> _Task objective_:
Return the lines that run from the line containing "R114: 680 (STG2, VX2) -> none" through the end of the entries, both ends included. Leave out all pictures.

[Edit tracking data]
== Segment start ==
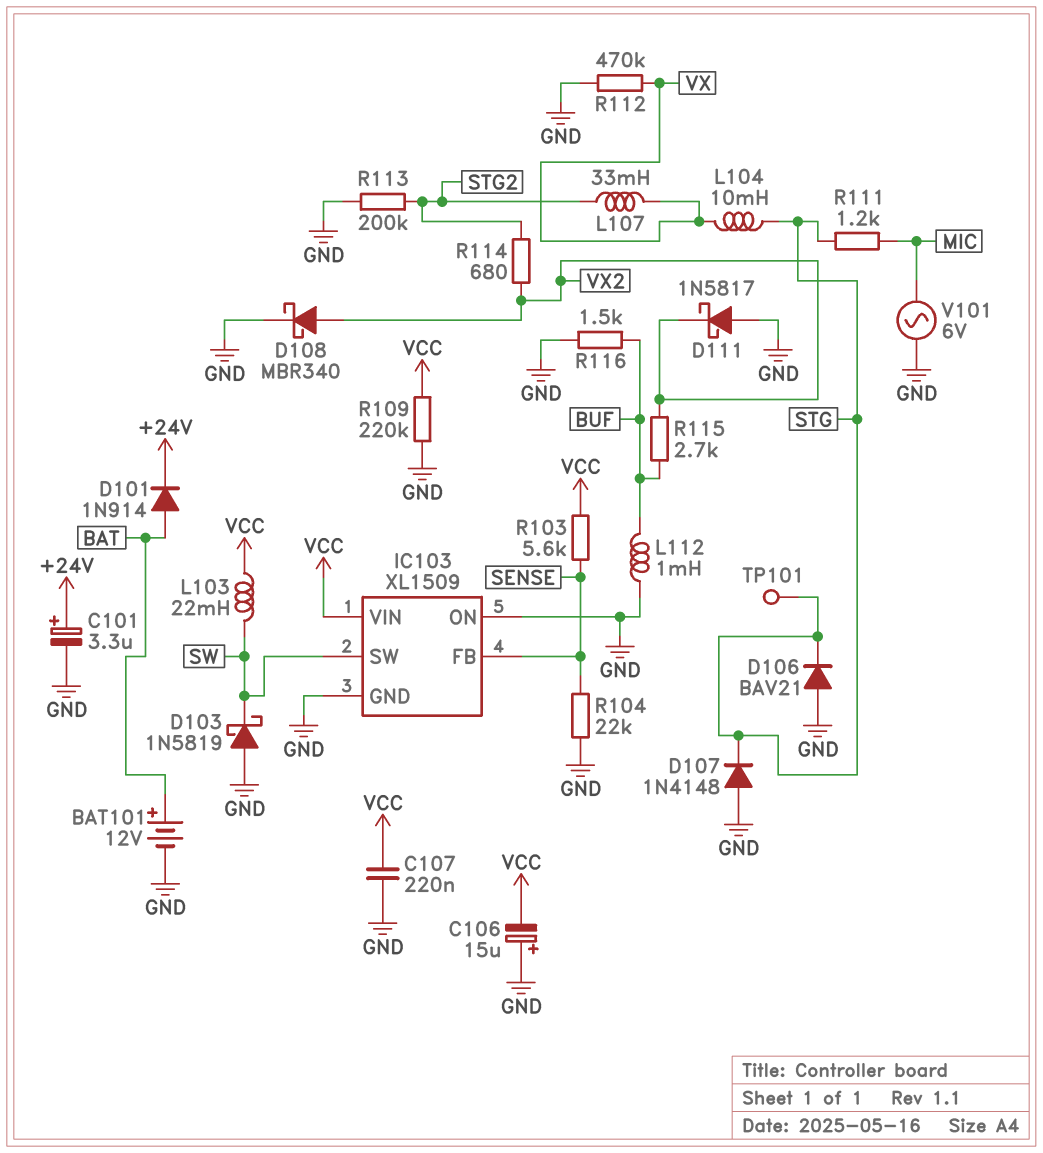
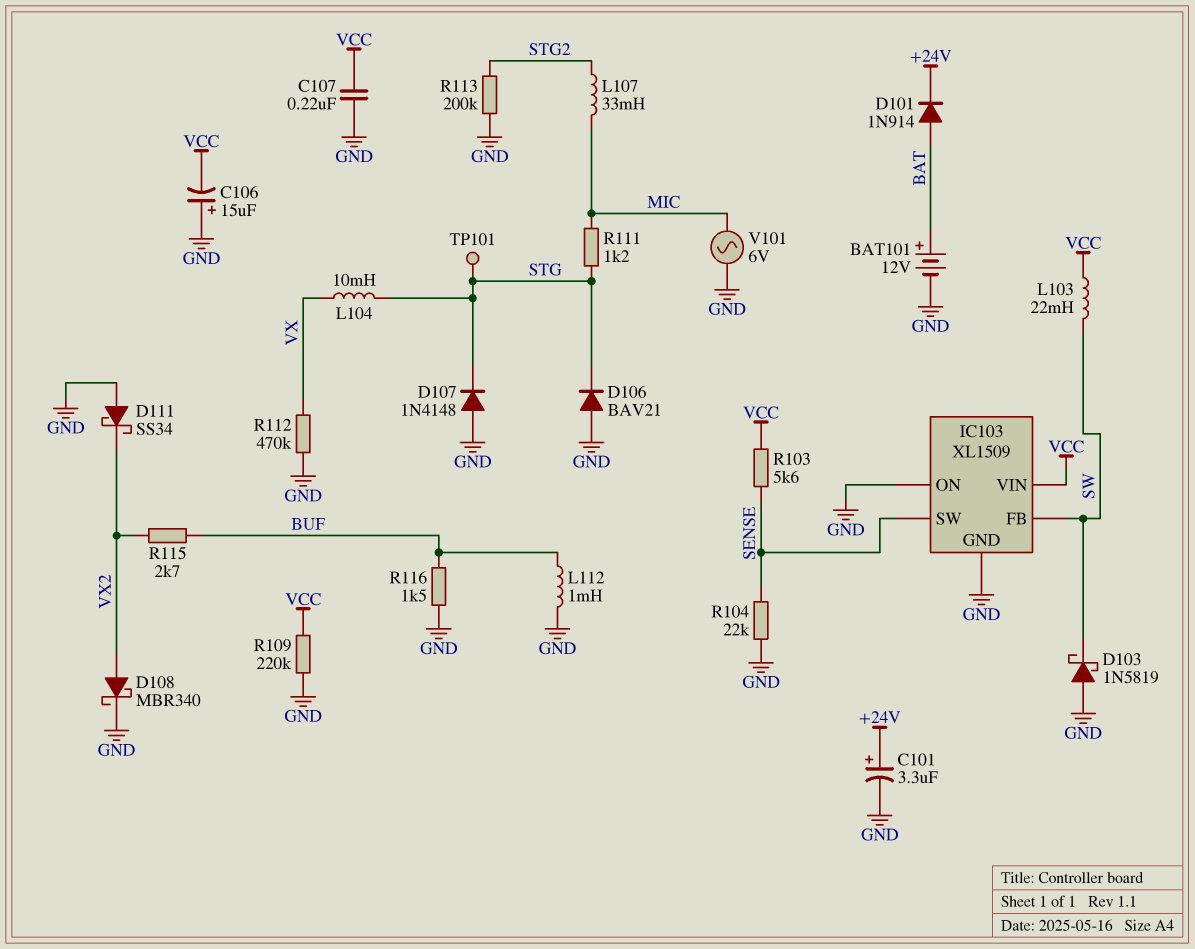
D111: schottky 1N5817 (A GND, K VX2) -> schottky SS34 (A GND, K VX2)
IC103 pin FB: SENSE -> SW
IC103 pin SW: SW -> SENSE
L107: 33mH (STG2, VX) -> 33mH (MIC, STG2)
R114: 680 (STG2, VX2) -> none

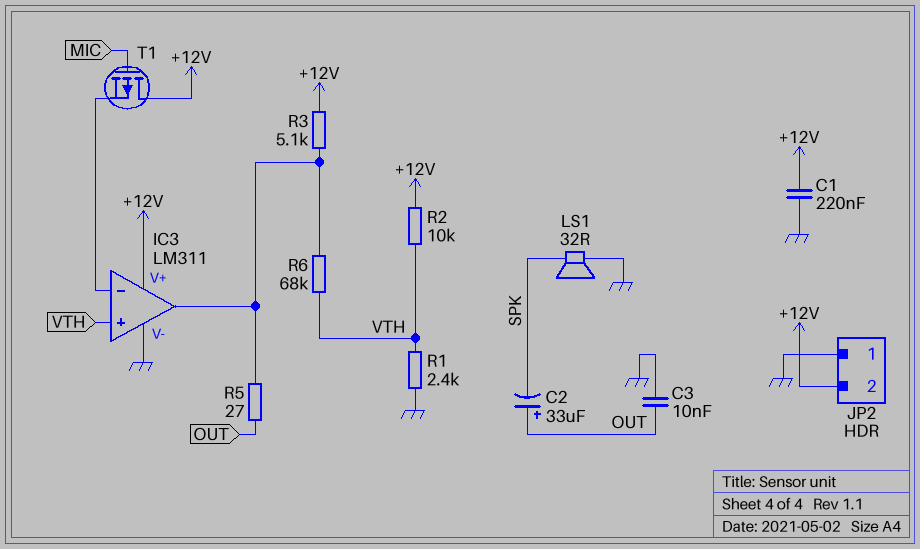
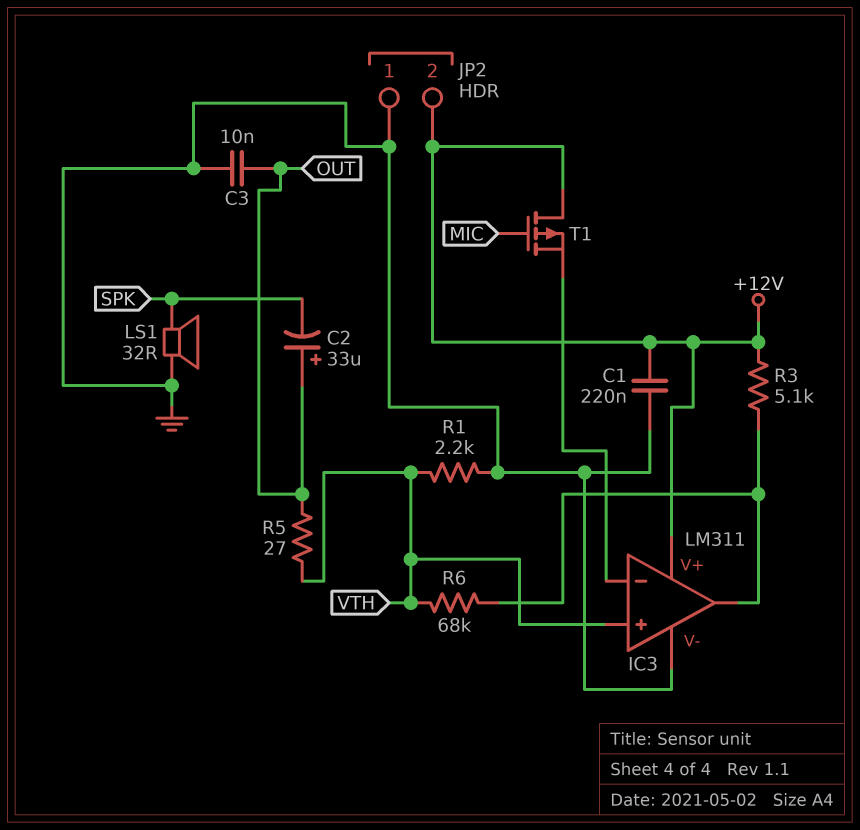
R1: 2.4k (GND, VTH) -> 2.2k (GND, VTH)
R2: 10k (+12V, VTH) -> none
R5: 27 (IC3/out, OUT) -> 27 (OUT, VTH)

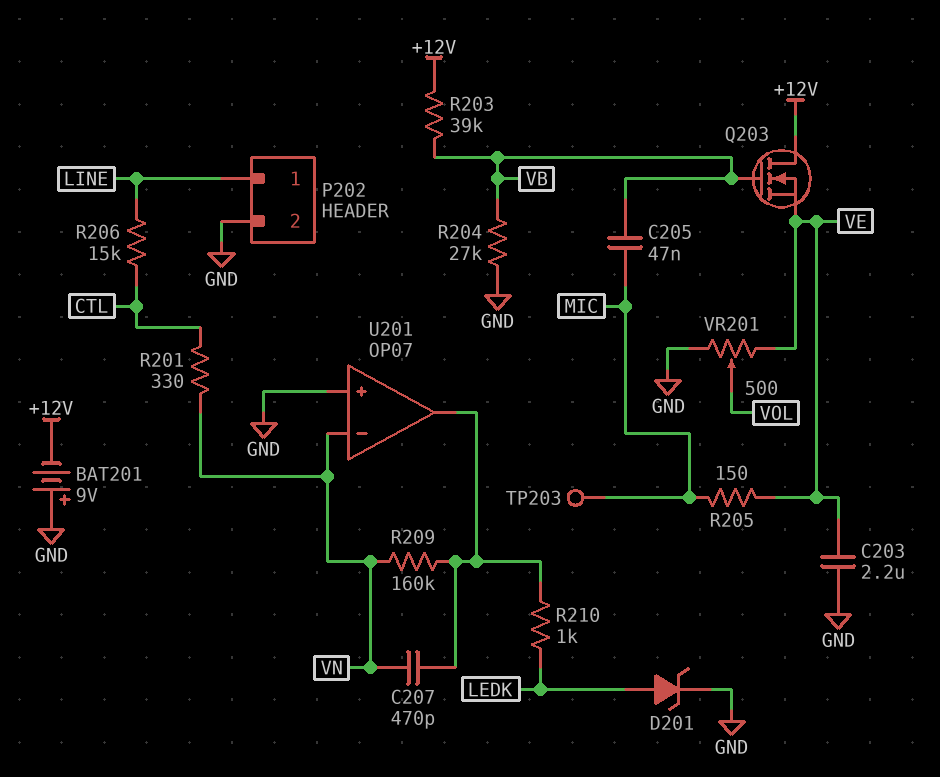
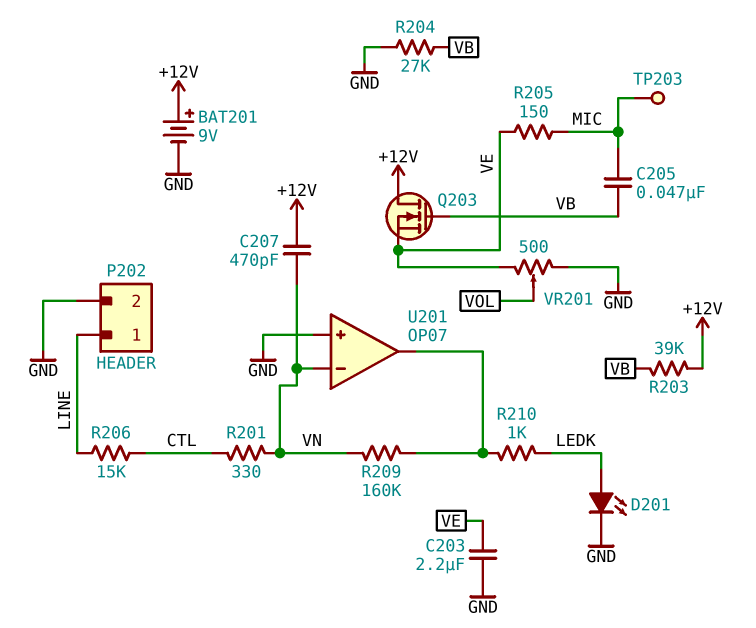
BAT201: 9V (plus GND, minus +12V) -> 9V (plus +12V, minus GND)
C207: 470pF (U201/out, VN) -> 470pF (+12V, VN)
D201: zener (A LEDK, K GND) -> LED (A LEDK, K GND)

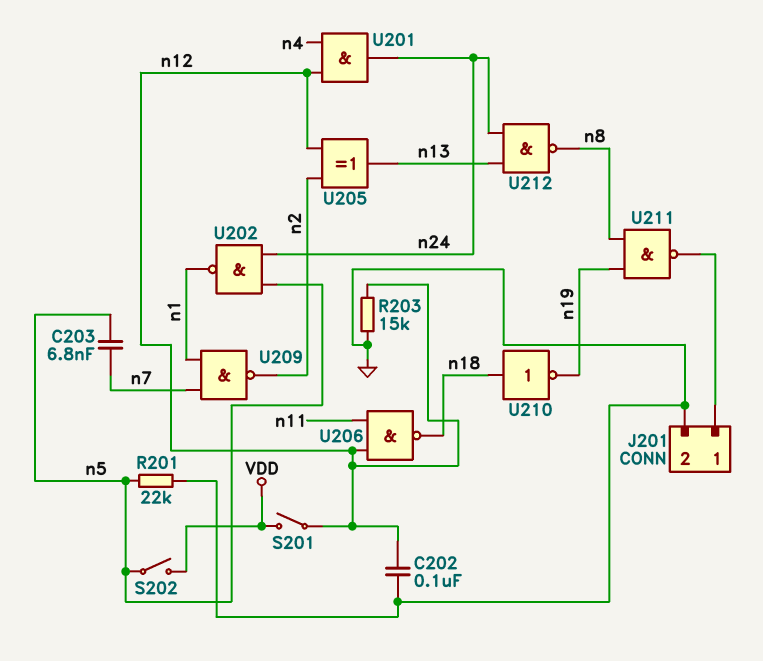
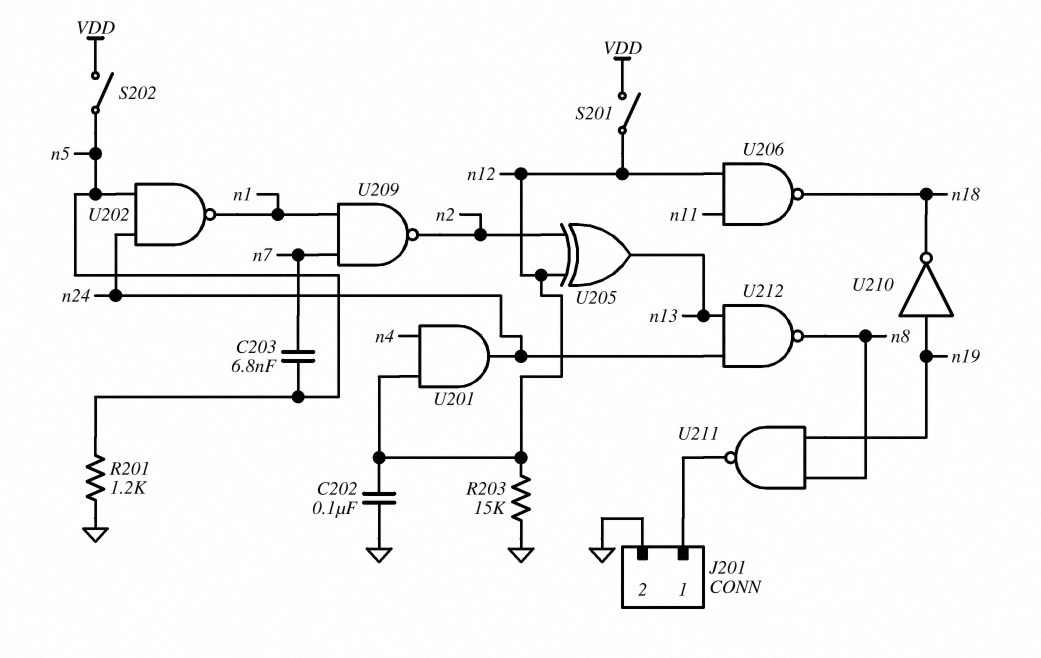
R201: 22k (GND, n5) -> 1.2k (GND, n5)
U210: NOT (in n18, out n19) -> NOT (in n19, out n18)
== Segment end ==
> _Task output_:
R114: 680 (STG2, VX2) -> none

R1: 2.4k (GND, VTH) -> 2.2k (GND, VTH)
R2: 10k (+12V, VTH) -> none
R5: 27 (IC3/out, OUT) -> 27 (OUT, VTH)

BAT201: 9V (plus GND, minus +12V) -> 9V (plus +12V, minus GND)
C207: 470pF (U201/out, VN) -> 470pF (+12V, VN)
D201: zener (A LEDK, K GND) -> LED (A LEDK, K GND)

R201: 22k (GND, n5) -> 1.2k (GND, n5)
U210: NOT (in n18, out n19) -> NOT (in n19, out n18)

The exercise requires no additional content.